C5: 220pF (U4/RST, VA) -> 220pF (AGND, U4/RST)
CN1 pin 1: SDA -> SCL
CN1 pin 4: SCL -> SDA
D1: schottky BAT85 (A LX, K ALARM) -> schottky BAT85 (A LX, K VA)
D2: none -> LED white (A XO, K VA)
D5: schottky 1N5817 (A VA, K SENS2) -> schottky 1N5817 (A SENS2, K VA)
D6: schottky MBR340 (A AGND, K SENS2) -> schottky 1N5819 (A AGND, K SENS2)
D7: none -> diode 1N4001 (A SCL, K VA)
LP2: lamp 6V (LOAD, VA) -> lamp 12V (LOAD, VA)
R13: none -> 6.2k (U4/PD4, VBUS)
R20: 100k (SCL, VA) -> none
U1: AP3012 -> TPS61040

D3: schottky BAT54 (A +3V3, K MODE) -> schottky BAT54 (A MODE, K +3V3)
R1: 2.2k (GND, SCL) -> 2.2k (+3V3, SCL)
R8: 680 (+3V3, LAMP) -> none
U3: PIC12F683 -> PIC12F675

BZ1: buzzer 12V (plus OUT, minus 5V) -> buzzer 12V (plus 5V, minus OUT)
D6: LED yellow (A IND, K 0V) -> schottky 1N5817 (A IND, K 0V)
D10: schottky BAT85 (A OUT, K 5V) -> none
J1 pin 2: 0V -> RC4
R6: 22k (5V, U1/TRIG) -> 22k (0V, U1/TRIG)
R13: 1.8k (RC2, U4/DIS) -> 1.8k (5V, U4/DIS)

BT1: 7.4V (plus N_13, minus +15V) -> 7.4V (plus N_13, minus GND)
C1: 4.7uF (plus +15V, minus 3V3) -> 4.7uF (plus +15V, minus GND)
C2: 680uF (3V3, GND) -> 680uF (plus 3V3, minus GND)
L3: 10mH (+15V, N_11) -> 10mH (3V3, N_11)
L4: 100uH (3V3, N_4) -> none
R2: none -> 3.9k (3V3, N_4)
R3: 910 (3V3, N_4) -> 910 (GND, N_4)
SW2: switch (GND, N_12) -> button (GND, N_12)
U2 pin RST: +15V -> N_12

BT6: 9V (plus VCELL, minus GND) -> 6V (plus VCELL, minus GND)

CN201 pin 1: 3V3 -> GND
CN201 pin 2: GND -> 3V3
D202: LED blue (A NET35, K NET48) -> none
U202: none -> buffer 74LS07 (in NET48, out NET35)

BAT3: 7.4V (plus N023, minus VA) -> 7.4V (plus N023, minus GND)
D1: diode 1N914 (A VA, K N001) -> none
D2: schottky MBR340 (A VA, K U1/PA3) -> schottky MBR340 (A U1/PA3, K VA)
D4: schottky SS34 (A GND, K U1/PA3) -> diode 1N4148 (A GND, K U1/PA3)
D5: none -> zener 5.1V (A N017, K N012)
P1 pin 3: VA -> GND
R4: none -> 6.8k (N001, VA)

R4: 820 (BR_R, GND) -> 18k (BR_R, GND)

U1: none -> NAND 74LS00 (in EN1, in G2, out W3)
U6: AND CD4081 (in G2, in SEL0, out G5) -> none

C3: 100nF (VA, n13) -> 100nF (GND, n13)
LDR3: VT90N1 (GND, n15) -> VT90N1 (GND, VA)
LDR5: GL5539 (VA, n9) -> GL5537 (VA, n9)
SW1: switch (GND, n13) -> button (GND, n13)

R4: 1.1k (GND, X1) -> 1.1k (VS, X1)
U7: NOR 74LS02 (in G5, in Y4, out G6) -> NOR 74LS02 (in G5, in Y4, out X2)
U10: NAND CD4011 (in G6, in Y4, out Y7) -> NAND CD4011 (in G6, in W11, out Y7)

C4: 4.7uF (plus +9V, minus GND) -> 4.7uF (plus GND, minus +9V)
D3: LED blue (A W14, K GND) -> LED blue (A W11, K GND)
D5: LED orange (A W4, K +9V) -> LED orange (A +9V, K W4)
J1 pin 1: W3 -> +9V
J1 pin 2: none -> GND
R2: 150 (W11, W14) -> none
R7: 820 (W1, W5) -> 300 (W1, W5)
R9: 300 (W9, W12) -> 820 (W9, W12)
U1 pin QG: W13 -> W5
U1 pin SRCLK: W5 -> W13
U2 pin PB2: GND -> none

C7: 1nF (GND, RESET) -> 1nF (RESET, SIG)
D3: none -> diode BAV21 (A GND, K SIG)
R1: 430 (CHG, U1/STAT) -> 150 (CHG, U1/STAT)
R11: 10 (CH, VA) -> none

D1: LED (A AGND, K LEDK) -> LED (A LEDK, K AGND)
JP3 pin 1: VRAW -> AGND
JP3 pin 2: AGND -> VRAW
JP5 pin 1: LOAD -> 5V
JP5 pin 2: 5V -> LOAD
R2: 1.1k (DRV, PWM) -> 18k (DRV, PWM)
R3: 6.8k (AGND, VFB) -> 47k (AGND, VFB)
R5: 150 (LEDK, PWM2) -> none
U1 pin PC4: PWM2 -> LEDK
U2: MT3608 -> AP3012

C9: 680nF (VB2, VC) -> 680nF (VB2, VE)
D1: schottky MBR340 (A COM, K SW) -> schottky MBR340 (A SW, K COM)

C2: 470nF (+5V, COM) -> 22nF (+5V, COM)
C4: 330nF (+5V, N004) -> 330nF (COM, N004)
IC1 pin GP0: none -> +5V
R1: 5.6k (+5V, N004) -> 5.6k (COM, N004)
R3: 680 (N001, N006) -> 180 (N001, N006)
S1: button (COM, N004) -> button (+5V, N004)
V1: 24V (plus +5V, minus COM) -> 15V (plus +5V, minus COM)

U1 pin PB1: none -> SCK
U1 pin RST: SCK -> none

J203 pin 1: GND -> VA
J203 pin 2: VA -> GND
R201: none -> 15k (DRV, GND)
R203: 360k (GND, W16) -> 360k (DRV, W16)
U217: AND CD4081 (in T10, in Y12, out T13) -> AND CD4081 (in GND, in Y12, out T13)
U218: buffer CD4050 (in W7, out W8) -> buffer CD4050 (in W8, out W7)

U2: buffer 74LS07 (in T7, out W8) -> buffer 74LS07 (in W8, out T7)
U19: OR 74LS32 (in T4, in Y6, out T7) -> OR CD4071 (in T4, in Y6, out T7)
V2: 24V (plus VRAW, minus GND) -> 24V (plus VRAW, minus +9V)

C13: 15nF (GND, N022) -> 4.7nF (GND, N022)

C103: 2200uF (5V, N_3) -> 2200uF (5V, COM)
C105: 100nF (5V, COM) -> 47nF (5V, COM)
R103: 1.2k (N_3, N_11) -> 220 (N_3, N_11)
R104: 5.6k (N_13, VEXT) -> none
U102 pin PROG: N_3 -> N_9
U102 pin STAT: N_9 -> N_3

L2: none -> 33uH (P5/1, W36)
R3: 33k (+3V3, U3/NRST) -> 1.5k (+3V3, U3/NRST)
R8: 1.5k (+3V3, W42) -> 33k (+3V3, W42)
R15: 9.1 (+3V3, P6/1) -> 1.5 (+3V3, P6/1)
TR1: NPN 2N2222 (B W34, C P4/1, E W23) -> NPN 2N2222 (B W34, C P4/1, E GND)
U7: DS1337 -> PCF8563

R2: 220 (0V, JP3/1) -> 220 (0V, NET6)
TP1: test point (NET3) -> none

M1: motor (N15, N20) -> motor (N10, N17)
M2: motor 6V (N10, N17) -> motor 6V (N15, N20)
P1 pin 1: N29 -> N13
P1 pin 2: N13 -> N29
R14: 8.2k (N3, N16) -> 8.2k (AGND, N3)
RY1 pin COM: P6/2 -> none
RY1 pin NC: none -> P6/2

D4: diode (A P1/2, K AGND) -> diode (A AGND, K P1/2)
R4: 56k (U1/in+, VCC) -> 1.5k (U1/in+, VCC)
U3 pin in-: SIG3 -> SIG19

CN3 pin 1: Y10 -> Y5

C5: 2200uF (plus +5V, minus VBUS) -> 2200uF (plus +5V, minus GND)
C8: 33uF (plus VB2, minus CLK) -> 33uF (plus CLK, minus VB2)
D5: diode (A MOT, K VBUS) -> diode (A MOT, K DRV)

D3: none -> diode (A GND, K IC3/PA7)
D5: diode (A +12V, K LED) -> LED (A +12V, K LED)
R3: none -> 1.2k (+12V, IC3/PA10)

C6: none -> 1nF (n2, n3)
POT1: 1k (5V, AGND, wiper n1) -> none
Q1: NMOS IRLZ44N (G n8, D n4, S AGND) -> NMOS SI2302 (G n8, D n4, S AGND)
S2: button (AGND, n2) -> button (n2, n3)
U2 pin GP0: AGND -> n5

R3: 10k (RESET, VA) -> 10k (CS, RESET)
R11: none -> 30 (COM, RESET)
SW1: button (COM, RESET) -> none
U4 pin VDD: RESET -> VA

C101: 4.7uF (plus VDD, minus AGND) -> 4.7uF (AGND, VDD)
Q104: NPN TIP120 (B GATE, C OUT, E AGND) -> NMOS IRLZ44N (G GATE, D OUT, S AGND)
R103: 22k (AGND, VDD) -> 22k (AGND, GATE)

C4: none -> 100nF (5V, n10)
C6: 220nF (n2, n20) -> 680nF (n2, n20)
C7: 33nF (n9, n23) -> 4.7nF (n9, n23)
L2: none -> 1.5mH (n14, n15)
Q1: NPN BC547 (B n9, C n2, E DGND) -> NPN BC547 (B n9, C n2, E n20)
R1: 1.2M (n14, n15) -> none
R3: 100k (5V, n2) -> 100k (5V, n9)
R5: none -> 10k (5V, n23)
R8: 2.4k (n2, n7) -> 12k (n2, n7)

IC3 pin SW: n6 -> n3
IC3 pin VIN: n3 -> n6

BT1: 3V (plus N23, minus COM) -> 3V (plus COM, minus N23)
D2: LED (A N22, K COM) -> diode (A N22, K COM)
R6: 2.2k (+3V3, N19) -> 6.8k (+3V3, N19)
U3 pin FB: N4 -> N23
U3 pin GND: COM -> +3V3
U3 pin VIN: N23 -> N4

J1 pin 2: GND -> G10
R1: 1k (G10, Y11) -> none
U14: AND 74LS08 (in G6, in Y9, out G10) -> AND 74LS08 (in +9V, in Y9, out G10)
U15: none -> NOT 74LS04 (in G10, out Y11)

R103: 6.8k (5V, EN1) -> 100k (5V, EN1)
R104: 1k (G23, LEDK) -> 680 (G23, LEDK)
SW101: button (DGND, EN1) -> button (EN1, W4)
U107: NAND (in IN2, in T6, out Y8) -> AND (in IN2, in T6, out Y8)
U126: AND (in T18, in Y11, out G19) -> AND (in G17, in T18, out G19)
——————
■ TASK DETAILS ■
Within the material above, extract exactly the lines that start at the line containing "R2: none -> 3.9k (3V3, N_4)" and stop after the line containing "R4: 820 (BR_R, GND) -> 18k (BR_R, GND)", and only those.

■ SOLUTION FOR THIS PROBLEM ■
R2: none -> 3.9k (3V3, N_4)
R3: 910 (3V3, N_4) -> 910 (GND, N_4)
SW2: switch (GND, N_12) -> button (GND, N_12)
U2 pin RST: +15V -> N_12

BT6: 9V (plus VCELL, minus GND) -> 6V (plus VCELL, minus GND)

CN201 pin 1: 3V3 -> GND
CN201 pin 2: GND -> 3V3
D202: LED blue (A NET35, K NET48) -> none
U202: none -> buffer 74LS07 (in NET48, out NET35)

BAT3: 7.4V (plus N023, minus VA) -> 7.4V (plus N023, minus GND)
D1: diode 1N914 (A VA, K N001) -> none
D2: schottky MBR340 (A VA, K U1/PA3) -> schottky MBR340 (A U1/PA3, K VA)
D4: schottky SS34 (A GND, K U1/PA3) -> diode 1N4148 (A GND, K U1/PA3)
D5: none -> zener 5.1V (A N017, K N012)
P1 pin 3: VA -> GND
R4: none -> 6.8k (N001, VA)

R4: 820 (BR_R, GND) -> 18k (BR_R, GND)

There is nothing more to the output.